**Problem to work on**
Please make an exact copy of the lines from the one holding "C4: 15uF (plus" through the end of the data, both ends included, with no pictures.

**Provided data**
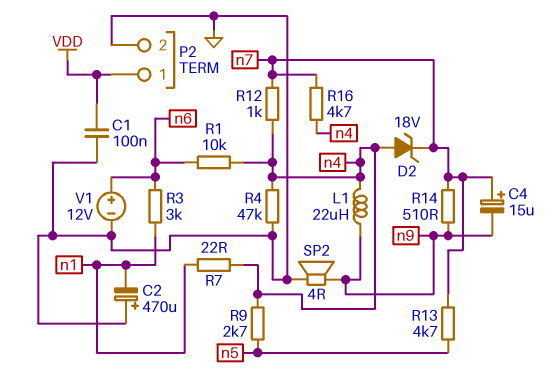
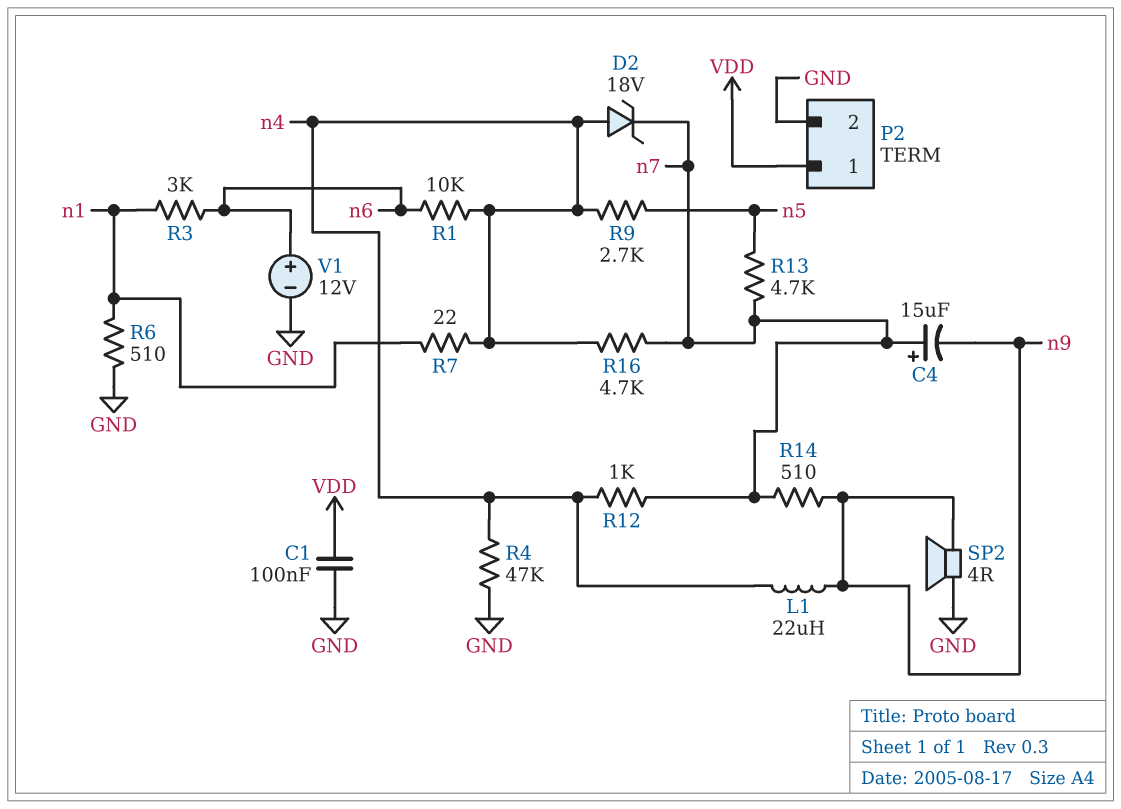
C2: 470uF (plus GND, minus n1) -> none
R6: none -> 510 (GND, n1)

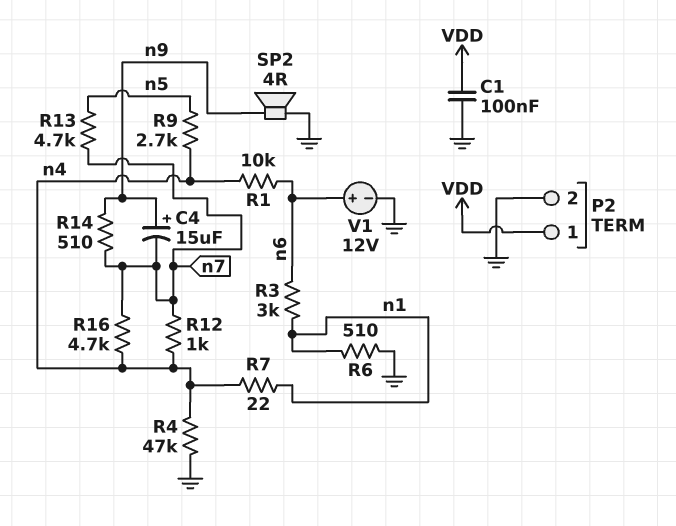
C4: 15uF (plus n7, minus n9) -> 15uF (plus n9, minus n7)
D2: zener 18V (A n4, K n7) -> none
L1: 22uH (n4, n9) -> none

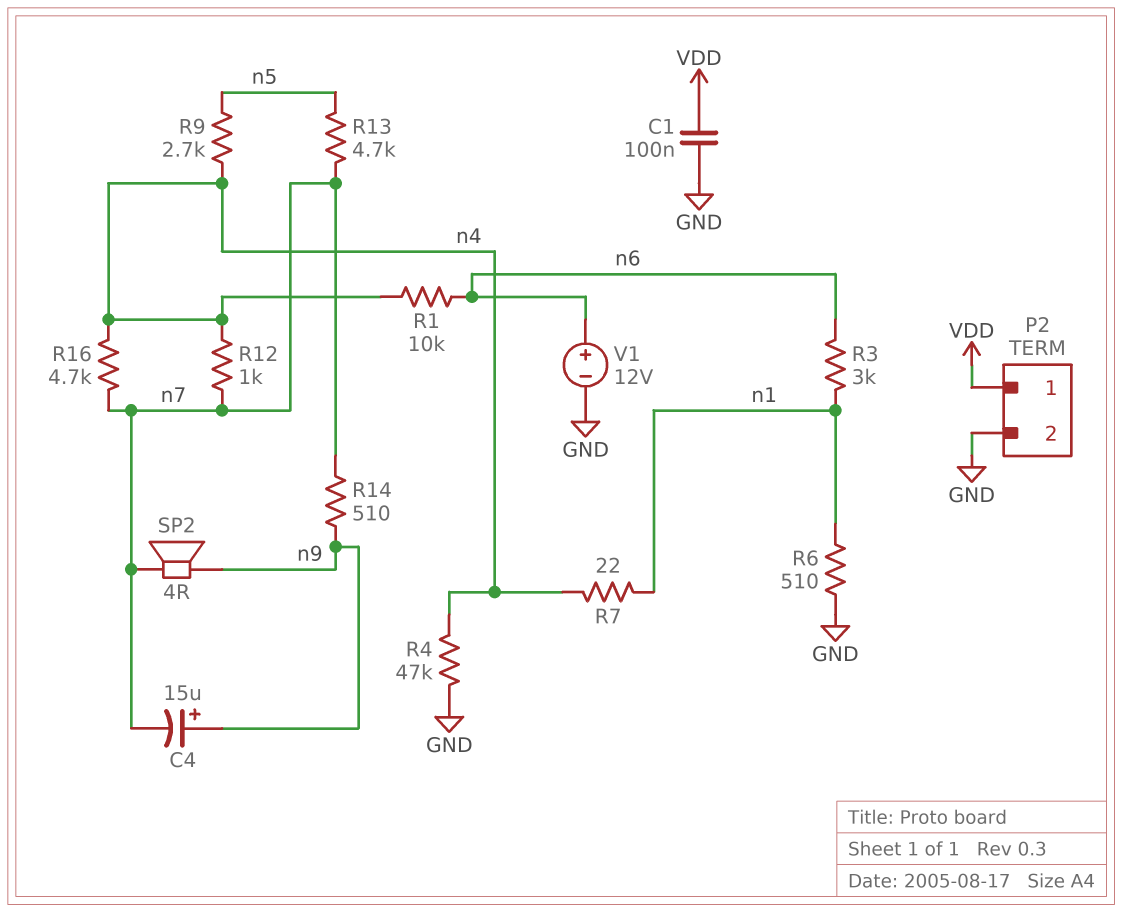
SP2: speaker 4R (GND, n9) -> speaker 4R (n7, n9)

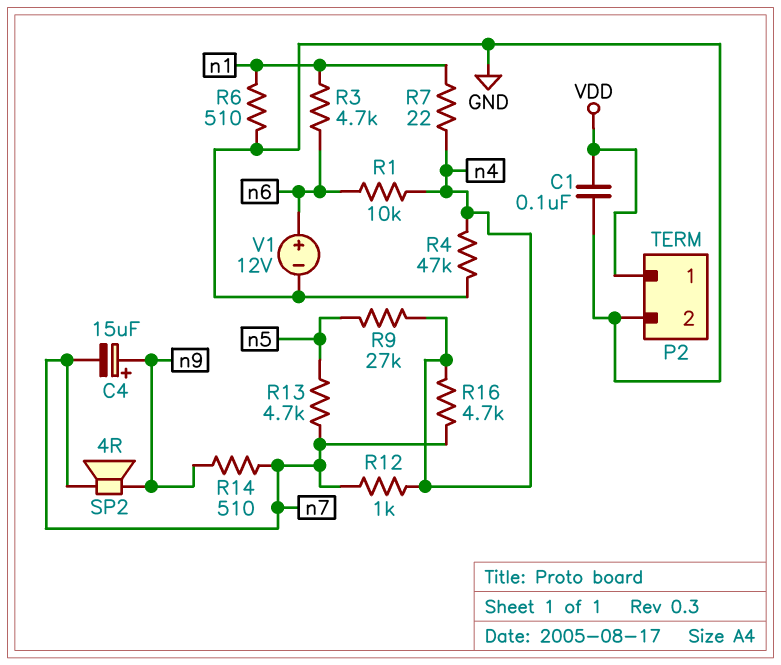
R3: 3k (n1, n6) -> 4.7k (n1, n6)
R9: 2.7k (n4, n5) -> 27k (n4, n5)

**Output for this exercise**
C4: 15uF (plus n7, minus n9) -> 15uF (plus n9, minus n7)
D2: zener 18V (A n4, K n7) -> none
L1: 22uH (n4, n9) -> none

SP2: speaker 4R (GND, n9) -> speaker 4R (n7, n9)

R3: 3k (n1, n6) -> 4.7k (n1, n6)
R9: 2.7k (n4, n5) -> 27k (n4, n5)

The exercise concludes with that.